● What is being asked: Convert every line of the data below into a JSON list of strings, with one string per line and blank lines dropped. Omit the picture markers.

● Data for this exercise:
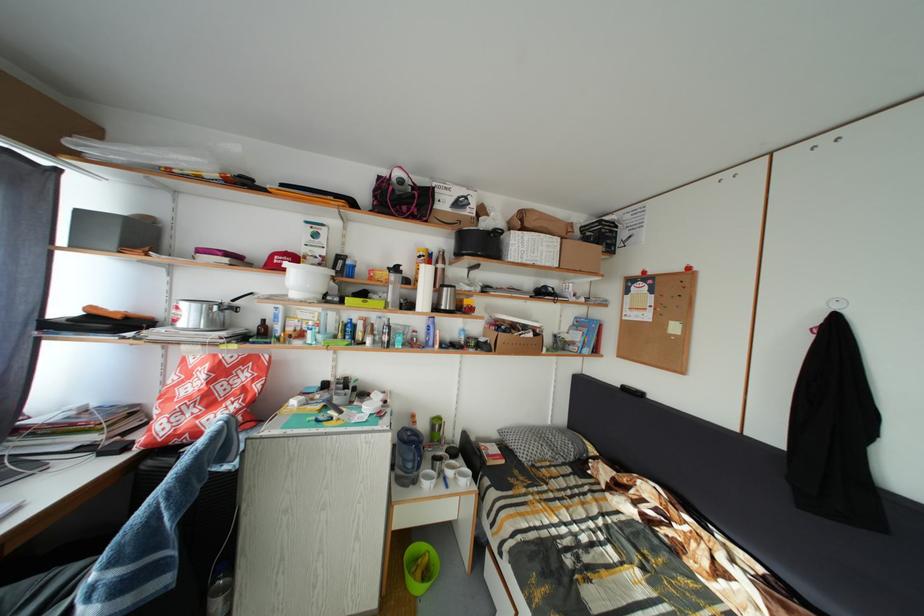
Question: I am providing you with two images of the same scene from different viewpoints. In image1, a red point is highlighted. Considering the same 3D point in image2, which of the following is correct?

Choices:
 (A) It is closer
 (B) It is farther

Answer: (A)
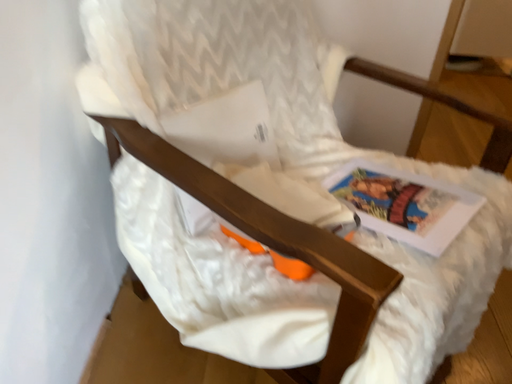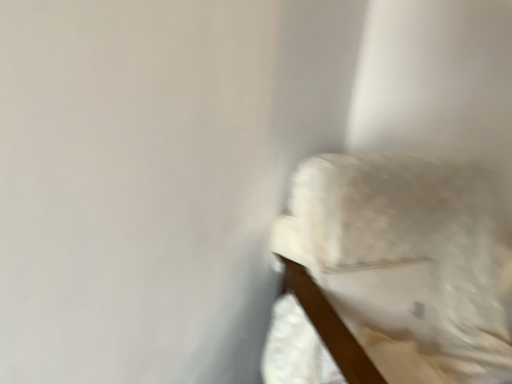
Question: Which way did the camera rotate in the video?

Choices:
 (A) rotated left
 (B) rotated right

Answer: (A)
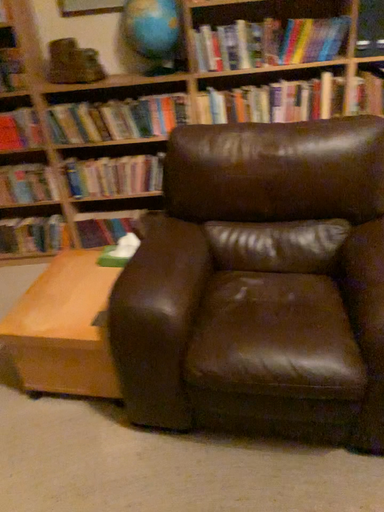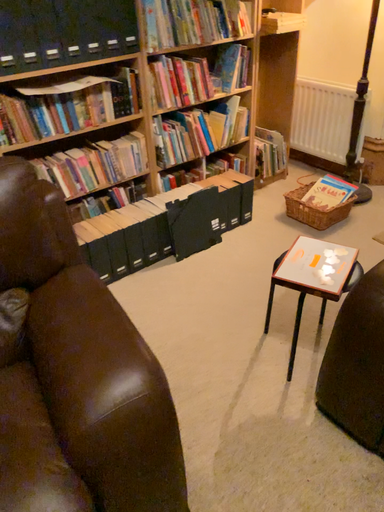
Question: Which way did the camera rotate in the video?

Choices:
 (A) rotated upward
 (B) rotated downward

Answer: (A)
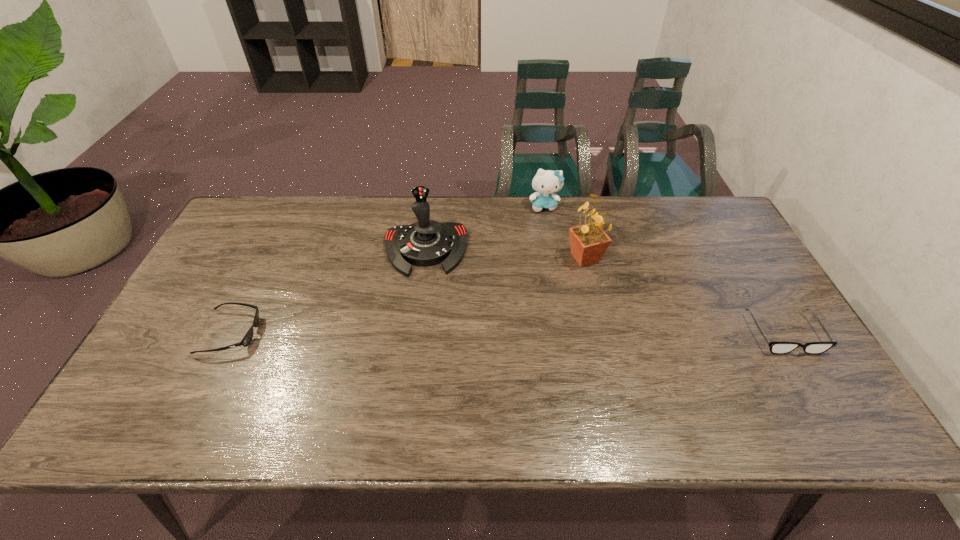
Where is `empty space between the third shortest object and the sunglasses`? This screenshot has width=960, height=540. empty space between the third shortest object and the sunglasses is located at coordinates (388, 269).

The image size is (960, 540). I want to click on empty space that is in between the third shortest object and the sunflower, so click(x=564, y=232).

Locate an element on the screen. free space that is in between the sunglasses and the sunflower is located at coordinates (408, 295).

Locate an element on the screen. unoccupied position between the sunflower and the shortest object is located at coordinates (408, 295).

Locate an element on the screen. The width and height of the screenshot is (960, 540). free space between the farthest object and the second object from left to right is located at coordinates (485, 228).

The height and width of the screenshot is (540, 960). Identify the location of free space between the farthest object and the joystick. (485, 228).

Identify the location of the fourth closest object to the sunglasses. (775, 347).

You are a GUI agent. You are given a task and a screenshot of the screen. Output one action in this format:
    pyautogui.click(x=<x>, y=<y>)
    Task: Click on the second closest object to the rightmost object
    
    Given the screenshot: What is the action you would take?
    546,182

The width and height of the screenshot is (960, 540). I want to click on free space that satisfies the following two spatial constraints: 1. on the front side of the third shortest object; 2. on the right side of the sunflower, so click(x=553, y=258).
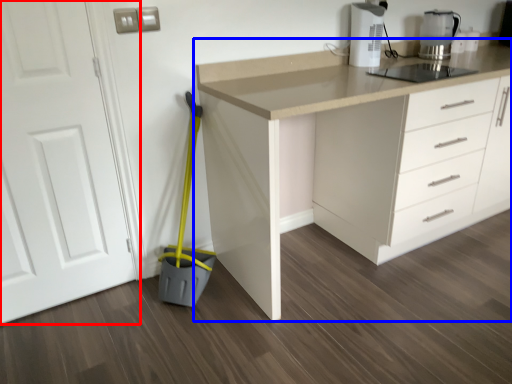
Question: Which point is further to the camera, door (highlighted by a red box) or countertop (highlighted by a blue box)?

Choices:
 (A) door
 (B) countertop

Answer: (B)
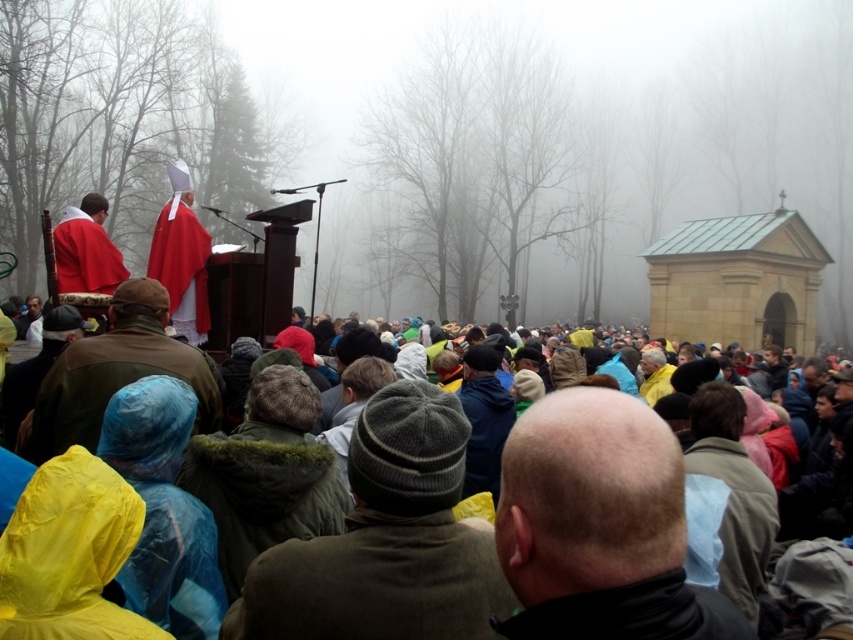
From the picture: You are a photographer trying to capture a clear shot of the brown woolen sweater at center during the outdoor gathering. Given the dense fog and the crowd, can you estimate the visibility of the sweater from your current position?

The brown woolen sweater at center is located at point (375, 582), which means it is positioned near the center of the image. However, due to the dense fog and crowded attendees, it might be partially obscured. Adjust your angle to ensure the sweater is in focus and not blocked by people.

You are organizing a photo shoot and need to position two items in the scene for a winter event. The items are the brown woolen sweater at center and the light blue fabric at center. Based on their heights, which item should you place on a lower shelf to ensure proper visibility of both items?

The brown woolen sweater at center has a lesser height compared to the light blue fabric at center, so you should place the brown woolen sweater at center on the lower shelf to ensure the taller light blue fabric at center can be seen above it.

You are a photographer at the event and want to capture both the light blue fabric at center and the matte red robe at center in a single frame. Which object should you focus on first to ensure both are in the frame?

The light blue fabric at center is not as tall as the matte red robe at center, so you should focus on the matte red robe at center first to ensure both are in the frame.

● Task response:
[
  "Question: I am providing you with two images of the same scene from different viewpoints. In image1, a red point is highlighted. Considering the same 3D point in image2, which of the following is correct?",
  "Choices:",
  " (A) It is closer",
  " (B) It is farther",
  "Answer: (A)",
  "Question: Which way did the camera rotate in the video?",
  "Choices:",
  " (A) rotated left",
  " (B) rotated right",
  "Answer: (A)",
  "Question: Which way did the camera rotate in the video?",
  "Choices:",
  " (A) rotated upward",
  " (B) rotated downward",
  "Answer: (A)",
  "Where is `empty space between the third shortest object and the sunglasses`? This screenshot has width=960, height=540. empty space between the third shortest object and the sunglasses is located at coordinates (388, 269).",
  "The image size is (960, 540). I want to click on empty space that is in between the third shortest object and the sunflower, so click(x=564, y=232).",
  "Locate an element on the screen. free space that is in between the sunglasses and the sunflower is located at coordinates (408, 295).",
  "Locate an element on the screen. unoccupied position between the sunflower and the shortest object is located at coordinates (408, 295).",
  "Locate an element on the screen. The width and height of the screenshot is (960, 540). free space between the farthest object and the second object from left to right is located at coordinates (485, 228).",
  "The height and width of the screenshot is (540, 960). Identify the location of free space between the farthest object and the joystick. (485, 228).",
  "Identify the location of the fourth closest object to the sunglasses. (775, 347).",
  "You are a GUI agent. You are given a task and a screenshot of the screen. Output one action in this format:",
  "    pyautogui.click(x=<x>, y=<y>)",
  "    Task: Click on the second closest object to the rightmost object",
  "    Given the screenshot: What is the action you would take?",
  "    546,182",
  "The width and height of the screenshot is (960, 540). I want to click on free space that satisfies the following two spatial constraints: 1. on the front side of the third shortest object; 2. on the right side of the sunflower, so click(x=553, y=258).",
  "Question: Which point is further to the camera, door (highlighted by a red box) or countertop (highlighted by a blue box)?",
  "Choices:",
  " (A) door",
  " (B) countertop",
  "Answer: (B)",
  "From the picture: You are a photographer trying to capture a clear shot of the brown woolen sweater at center during the outdoor gathering. Given the dense fog and the crowd, can you estimate the visibility of the sweater from your current position?",
  "The brown woolen sweater at center is located at point (375, 582), which means it is positioned near the center of the image. However, due to the dense fog and crowded attendees, it might be partially obscured. Adjust your angle to ensure the sweater is in focus and not blocked by people.",
  "You are organizing a photo shoot and need to position two items in the scene for a winter event. The items are the brown woolen sweater at center and the light blue fabric at center. Based on their heights, which item should you place on a lower shelf to ensure proper visibility of both items?",
  "The brown woolen sweater at center has a lesser height compared to the light blue fabric at center, so you should place the brown woolen sweater at center on the lower shelf to ensure the taller light blue fabric at center can be seen above it.",
  "You are a photographer at the event and want to capture both the light blue fabric at center and the matte red robe at center in a single frame. Which object should you focus on first to ensure both are in the frame?",
  "The light blue fabric at center is not as tall as the matte red robe at center, so you should focus on the matte red robe at center first to ensure both are in the frame."
]